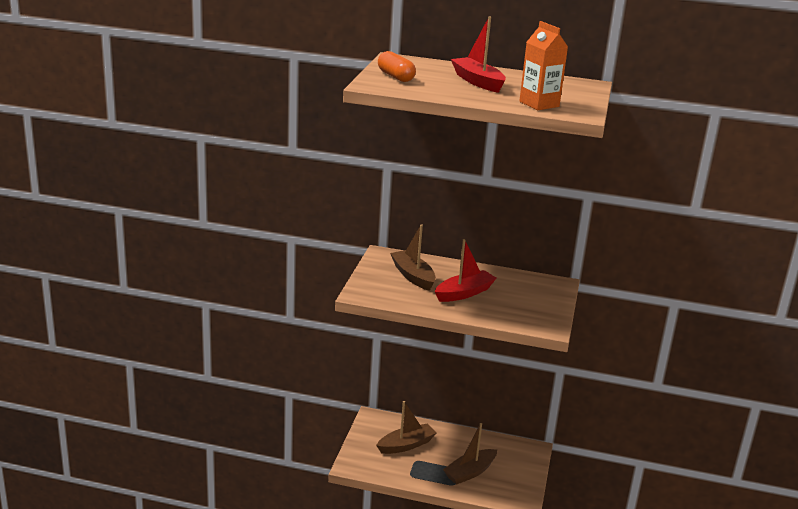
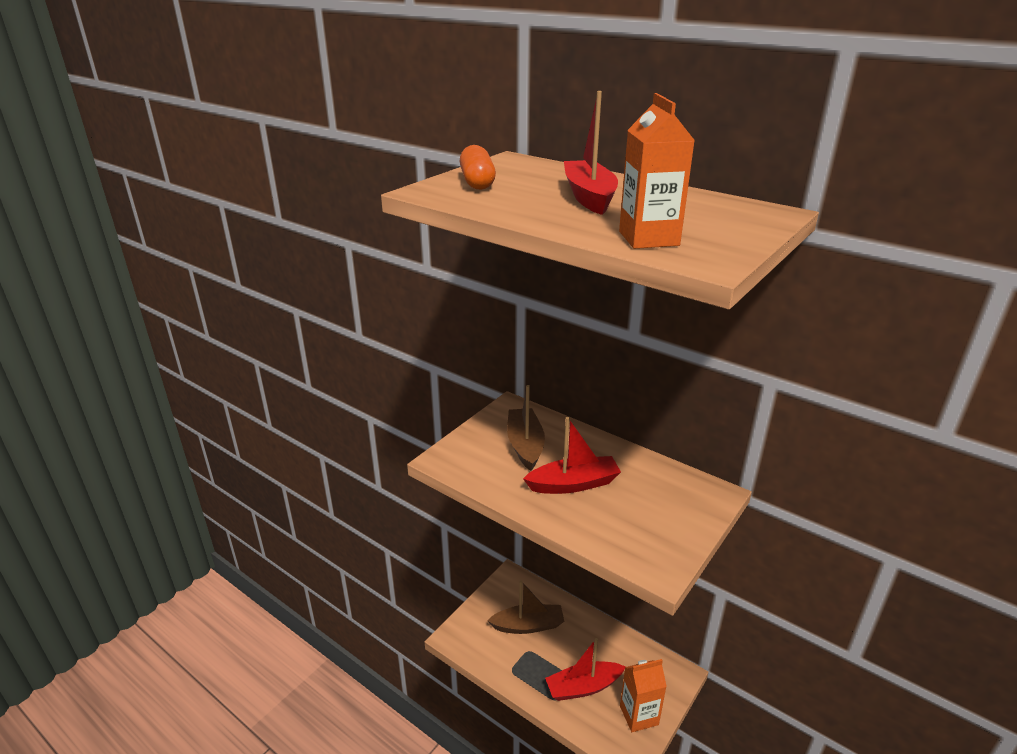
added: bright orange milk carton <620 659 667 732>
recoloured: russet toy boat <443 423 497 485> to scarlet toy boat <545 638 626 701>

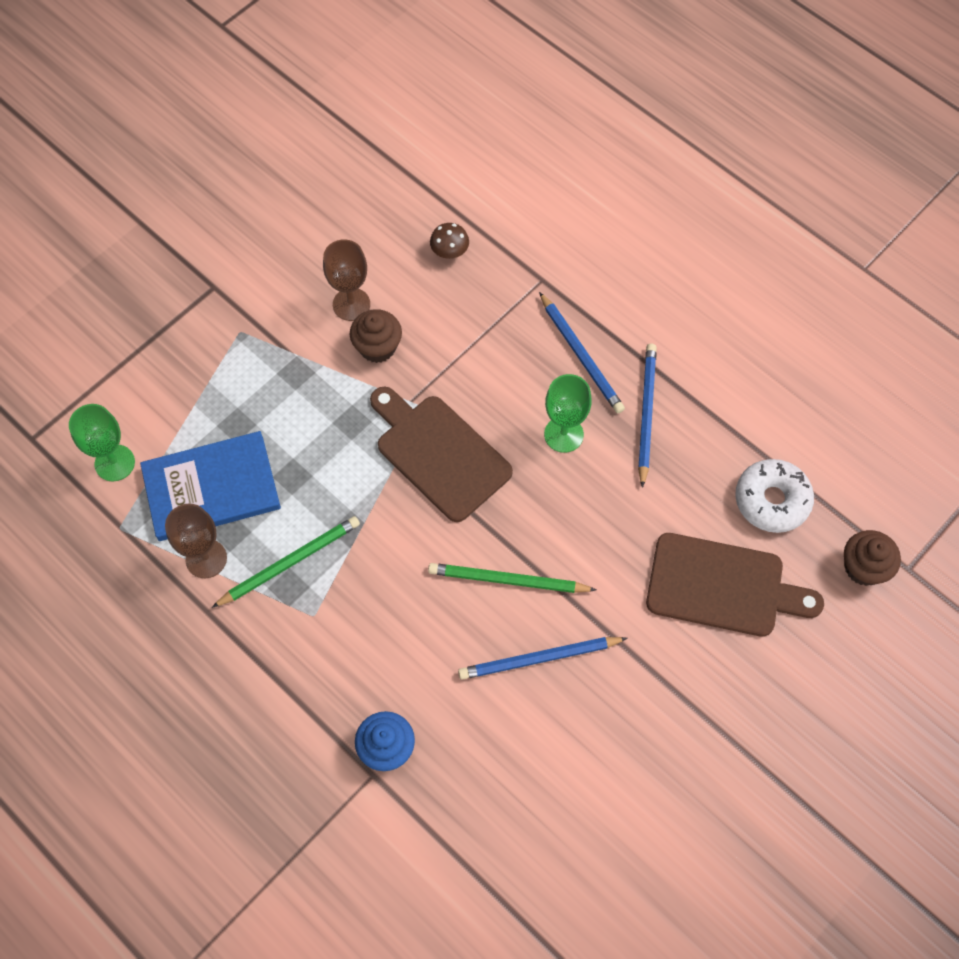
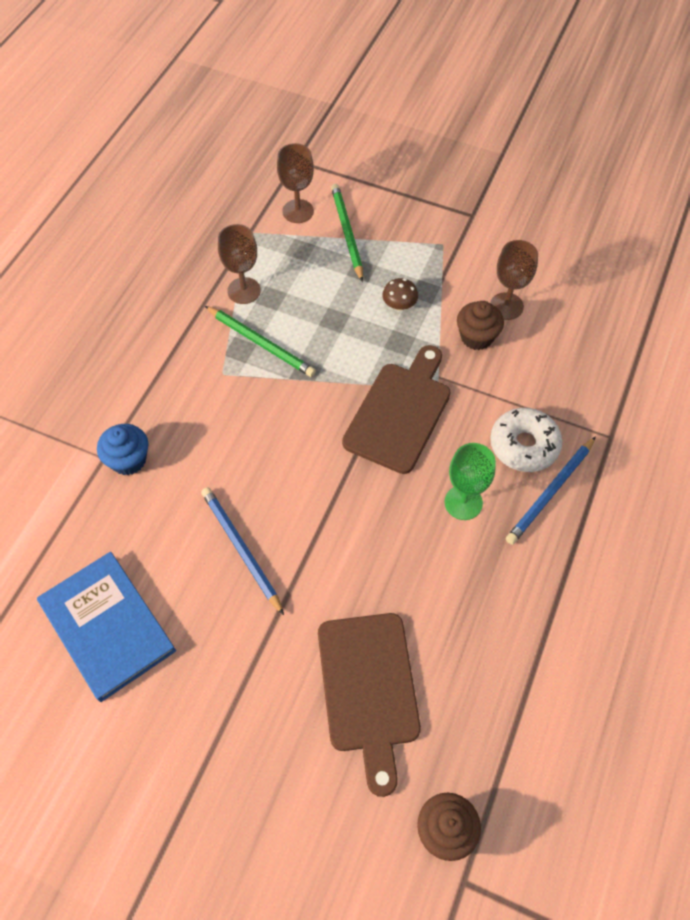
removed: blue wooden pencil <638 344 657 488>
moved: blue hardback <140 431 281 541> to <37 552 176 702>; leaf-green wooden pencil <428 563 596 593> to <331 184 363 282>; russet fungus <430 223 469 259> to <382 278 418 310>; pure white donut <735 459 814 533> to <490 408 562 472>
recoloured: leaf-green goblet <69 404 135 481> to russet goblet <277 143 314 223>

========

§ EXERCISE
Retype the lines starting with the one that holds "recoloured: russet toy" and ending with the last line of the data above, both included; skip the pictures.

§ SOLUTION TO THIS EXERCISE
recoloured: russet toy boat <443 423 497 485> to scarlet toy boat <545 638 626 701>

removed: blue wooden pencil <638 344 657 488>
moved: blue hardback <140 431 281 541> to <37 552 176 702>; leaf-green wooden pencil <428 563 596 593> to <331 184 363 282>; russet fungus <430 223 469 259> to <382 278 418 310>; pure white donut <735 459 814 533> to <490 408 562 472>
recoloured: leaf-green goblet <69 404 135 481> to russet goblet <277 143 314 223>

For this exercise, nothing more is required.